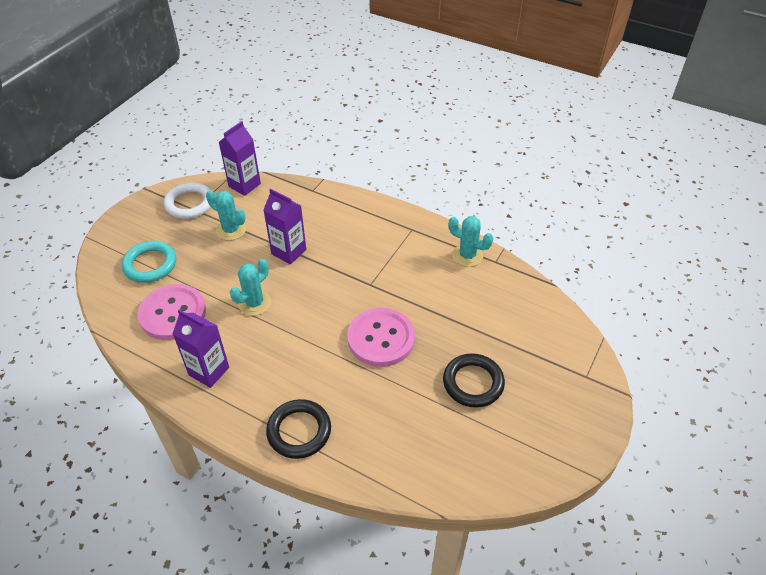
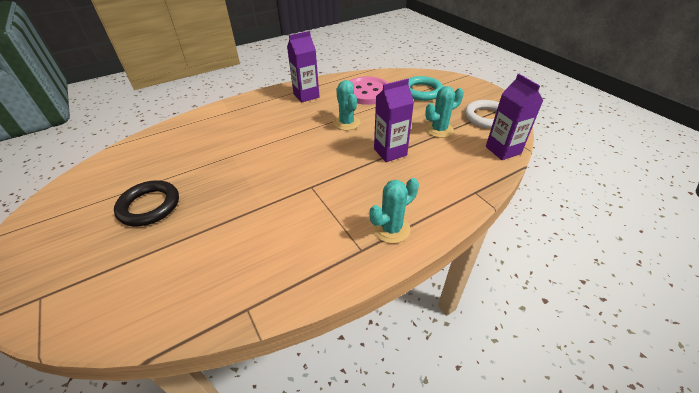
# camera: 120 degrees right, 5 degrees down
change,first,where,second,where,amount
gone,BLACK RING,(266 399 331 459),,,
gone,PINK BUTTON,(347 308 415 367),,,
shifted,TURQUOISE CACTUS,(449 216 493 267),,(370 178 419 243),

= = =

- _REQUIRED ACTION_
All entries need to be duplicated exactly, apart from the images.

- _REPLY_
# camera: 120 degrees right, 5 degrees down
change,first,where,second,where,amount
gone,BLACK RING,(266 399 331 459),,,
gone,PINK BUTTON,(347 308 415 367),,,
shifted,TURQUOISE CACTUS,(449 216 493 267),,(370 178 419 243),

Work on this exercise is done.